BEGIN Task data
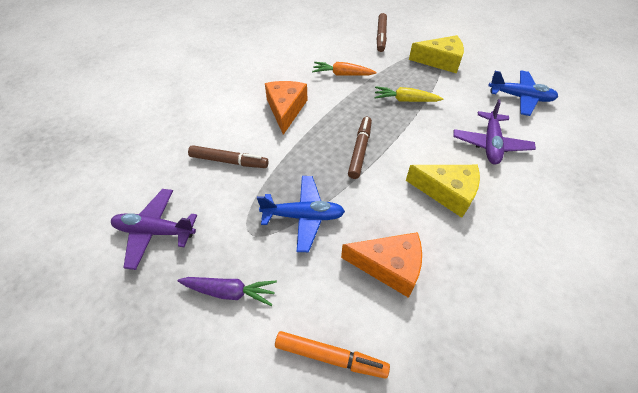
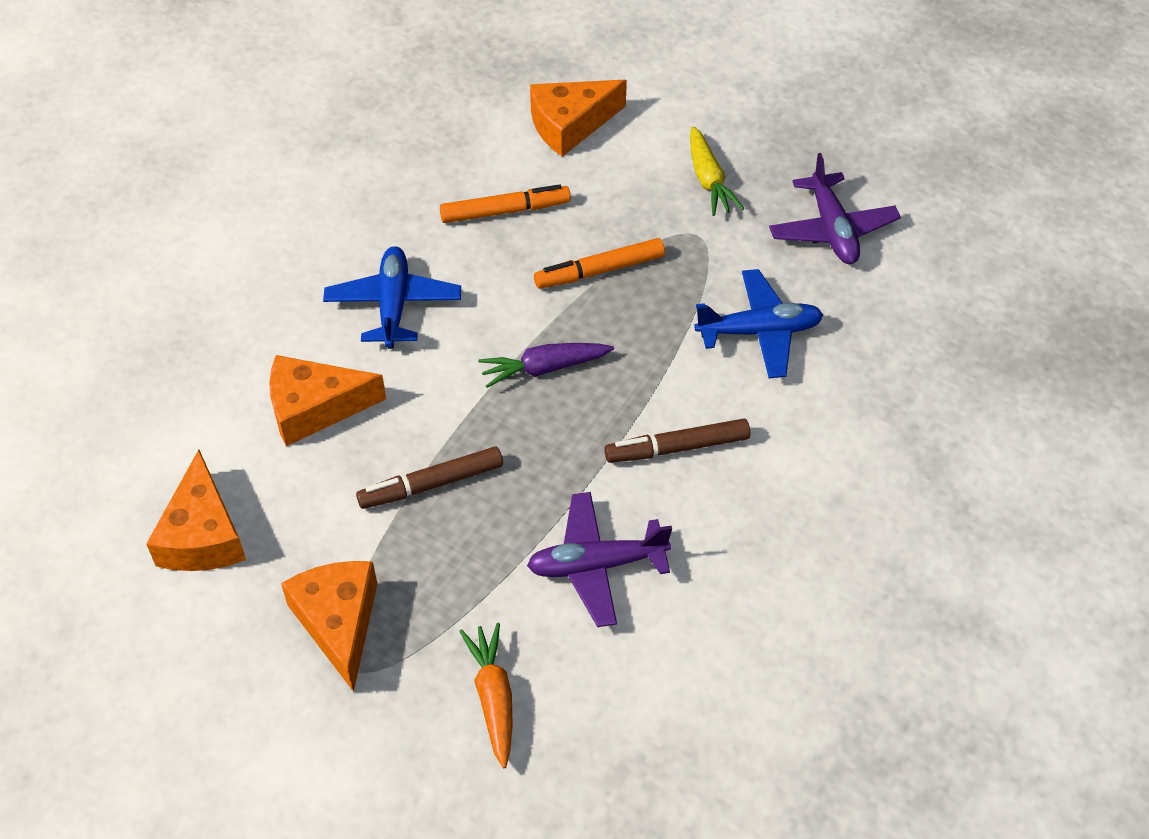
brown marker: [188,145,269,168] [348,117,372,179] [376,13,387,52] = 3 -> [356,446,503,509] [604,419,750,463] = 2
orange cheese: [265,81,307,135] [341,232,422,298] = 2 -> [146,450,246,571] [269,355,386,446] [281,561,377,692] [530,80,627,157] = 4
orange marker: [275,331,390,379] = 1 -> [440,184,571,223] [534,238,665,289] = 2
yellow cheese: [406,165,480,218] [409,35,464,73] = 2 -> none = 0

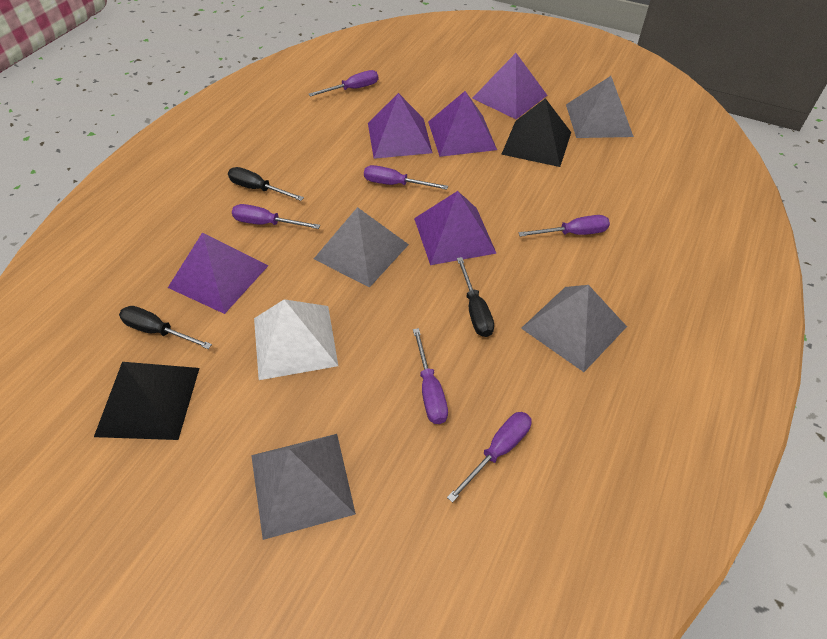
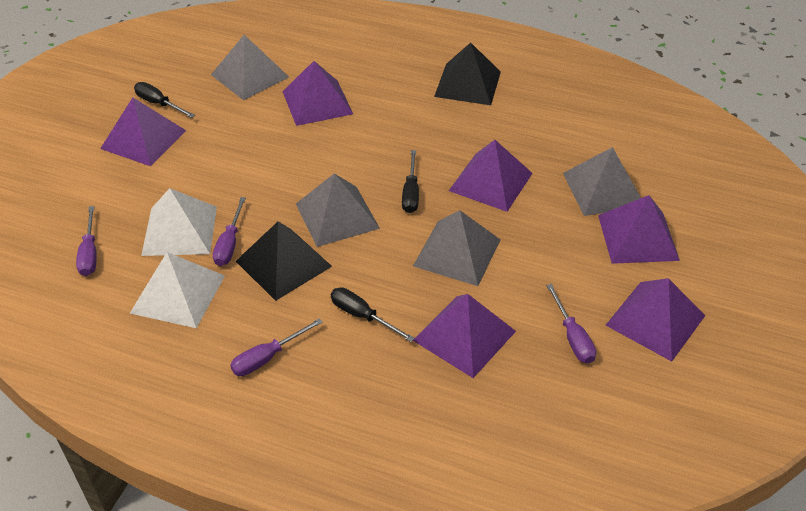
purple pyramid: [168,232,269,314] [368,93,433,159] [414,191,497,265] [428,91,497,157] [472,53,548,119] = 5 -> [100,97,186,166] [282,61,353,126] [413,294,516,378] [449,140,532,212] [598,195,680,264] [606,278,705,361] = 6
purple screwdriver: [232,204,320,229] [309,70,378,97] [364,165,448,190] [413,328,448,424] [447,412,532,503] [518,215,610,237] = 6 -> [76,206,97,276] [213,197,246,266] [230,318,323,376] [546,284,596,364] = 4
white pyramid: [254,299,338,380] = 1 -> [130,252,225,328] [141,188,217,256] = 2

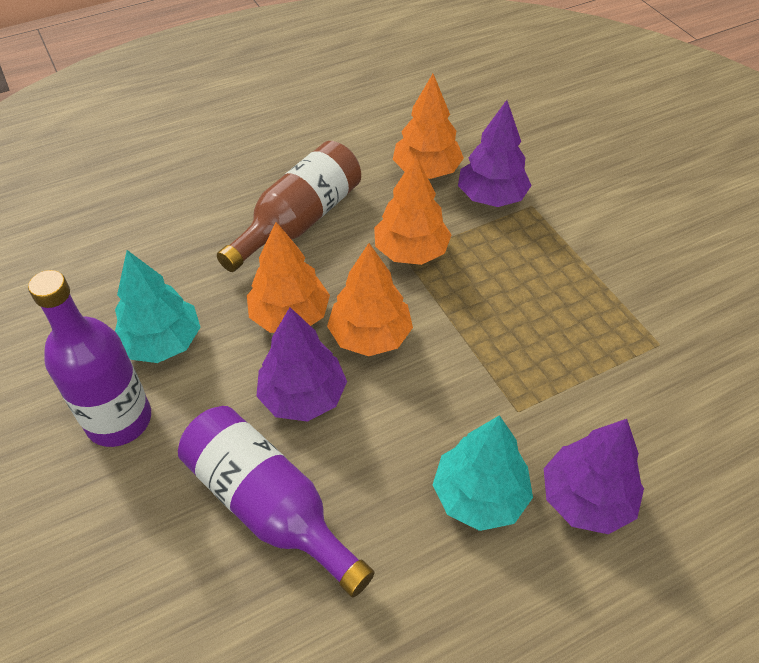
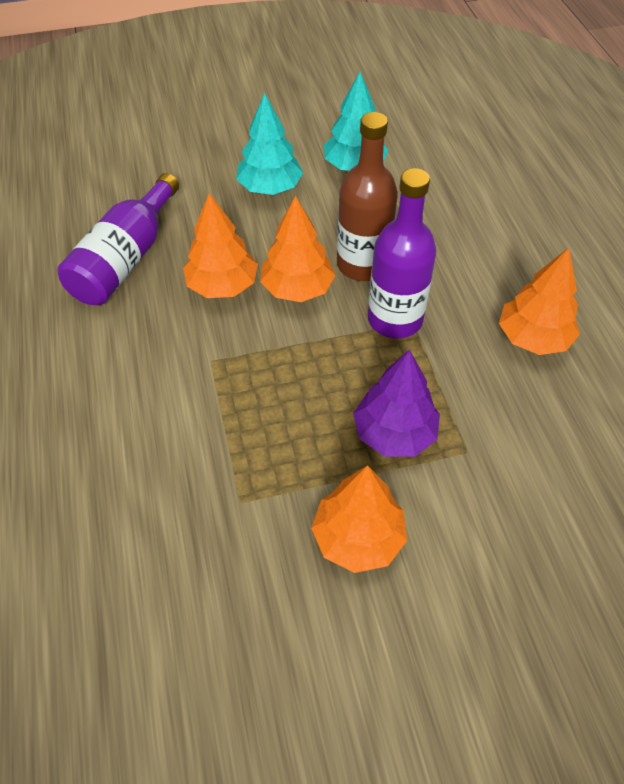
purple tree: [256,307,347,422] [458,100,532,207] [544,419,644,534] = 3 -> [353,349,440,457] = 1

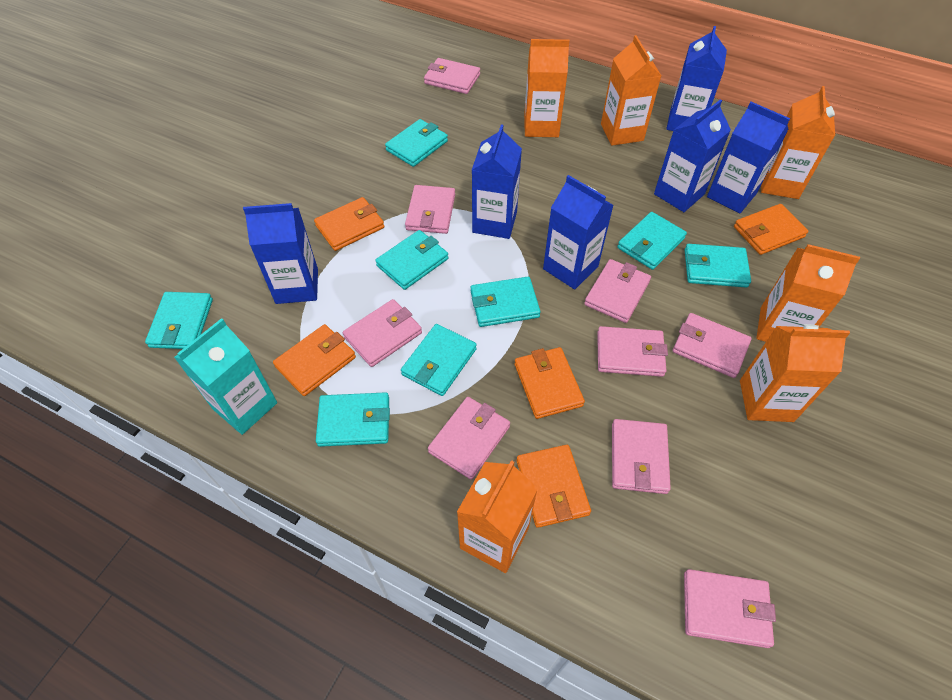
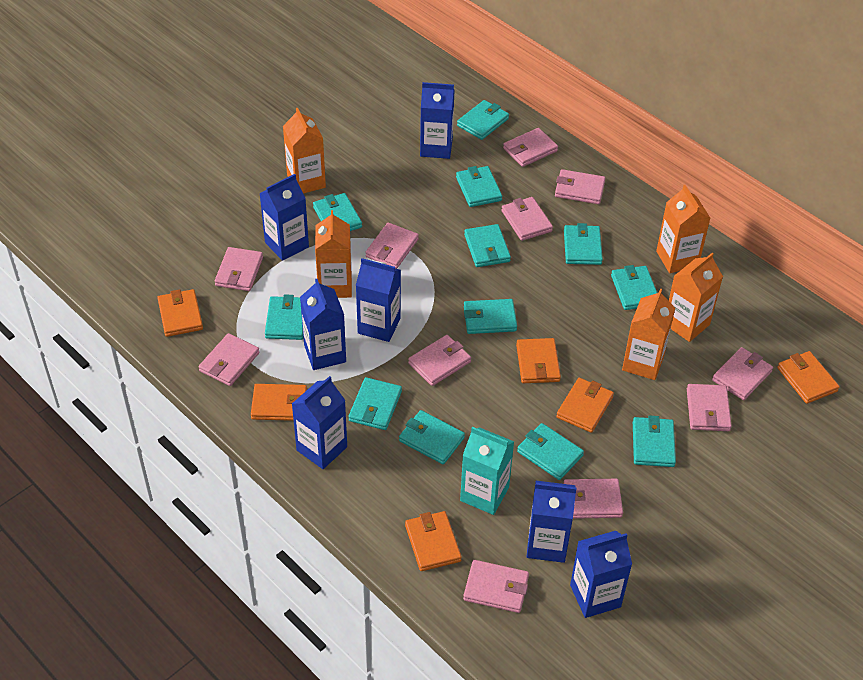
blue carton: [243,203,318,304] [472,124,522,239] [543,175,614,289] [654,99,731,212] [666,26,727,131] [707,102,790,213] = 6 -> [259,174,309,261] [292,376,347,469] [300,279,346,370] [356,258,401,342] [420,82,454,159] [526,481,577,563] [570,531,632,618] = 7
orange carton: [457,460,538,573] [524,39,570,137] [601,35,661,146] [740,324,850,422] [756,244,860,342] [761,86,835,199] = 6 -> [283,108,326,193] [315,210,352,298] [622,289,675,380] [656,185,710,273] [669,253,723,342] = 5
orange wallet: [273,324,356,396] [314,197,384,251] [514,347,585,419] [517,445,591,528] [734,204,808,255] = 5 -> [157,289,203,337] [251,384,307,421] [405,511,462,571] [516,338,561,383] [556,378,614,433] [777,351,840,404] = 6
pink wallet: [343,299,422,367] [405,185,455,234] [424,58,480,94] [428,397,510,480] [584,259,651,323] [597,326,668,377] [612,419,671,494] [673,313,751,378] [684,569,776,648] = 9 -> [199,333,260,386] [215,247,263,291] [365,223,419,269] [408,335,471,386] [463,560,529,613] [502,197,553,241] [503,128,558,167] [555,169,605,204] [563,479,623,519] [687,384,732,431] [712,347,773,400] = 11
turquoise wallet: [145,292,213,349] [316,392,390,447] [375,230,448,290] [385,119,448,167] [401,324,477,396] [471,277,541,327] [617,212,687,270] [685,244,751,288] = 8 -> [265,294,303,340] [313,193,362,231] [348,377,402,430] [399,410,465,464] [456,166,502,207] [457,100,509,140] [464,224,511,267] [464,299,517,334] [517,423,584,480] [564,223,603,265] [611,265,657,310] [633,415,676,467] = 12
END Task data
• Required action
The lines from the start of the records above through the line that holds "purple pyramid: [168,232,269,314]" are to be copied exactly, both ends included, and no pictures are to be copied.

• Answer section
brown marker: [188,145,269,168] [348,117,372,179] [376,13,387,52] = 3 -> [356,446,503,509] [604,419,750,463] = 2
orange cheese: [265,81,307,135] [341,232,422,298] = 2 -> [146,450,246,571] [269,355,386,446] [281,561,377,692] [530,80,627,157] = 4
orange marker: [275,331,390,379] = 1 -> [440,184,571,223] [534,238,665,289] = 2
yellow cheese: [406,165,480,218] [409,35,464,73] = 2 -> none = 0

purple pyramid: [168,232,269,314] [368,93,433,159] [414,191,497,265] [428,91,497,157] [472,53,548,119] = 5 -> [100,97,186,166] [282,61,353,126] [413,294,516,378] [449,140,532,212] [598,195,680,264] [606,278,705,361] = 6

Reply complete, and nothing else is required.